◆ TASK INSTRUCTIONS
The only thing to send back is the number of lines below that hold the string "grey".

◆ DATASET SECTION
____
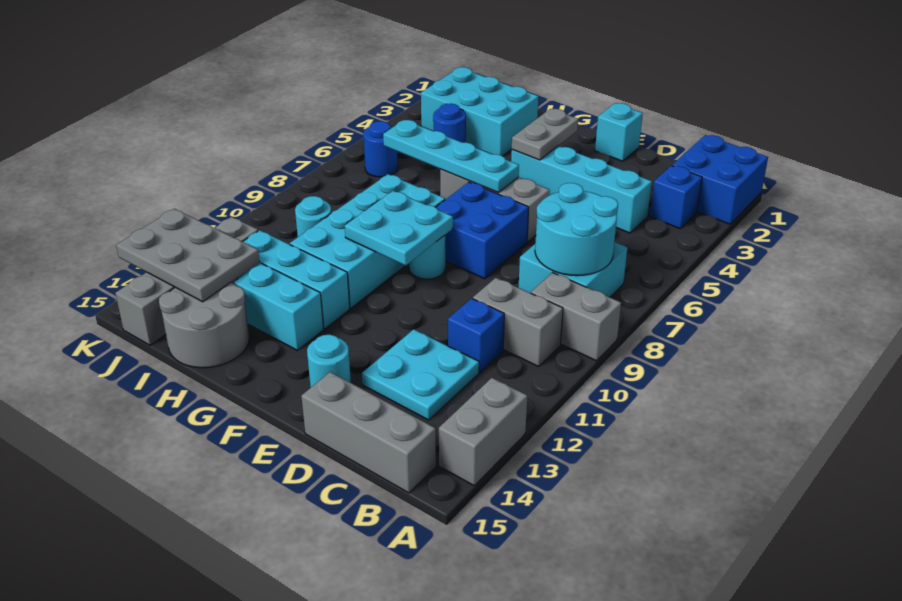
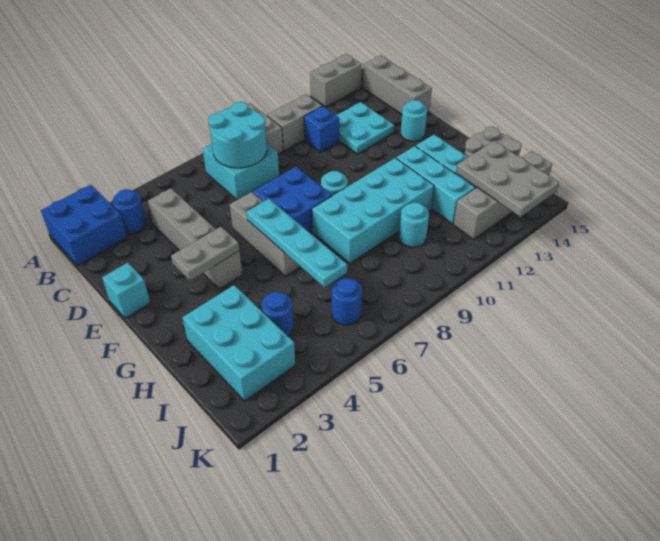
blue brick B3 level 1 -> blue round brick B3 level 1
grey brick B10:C10 level 1 -> grey brick B10:B11 level 1
cyan brick C4:F4 level 1 -> grey brick C4:F4 level 1
cyan plate F9:G10 level 2 -> none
____
◆ TASK ANSWER
2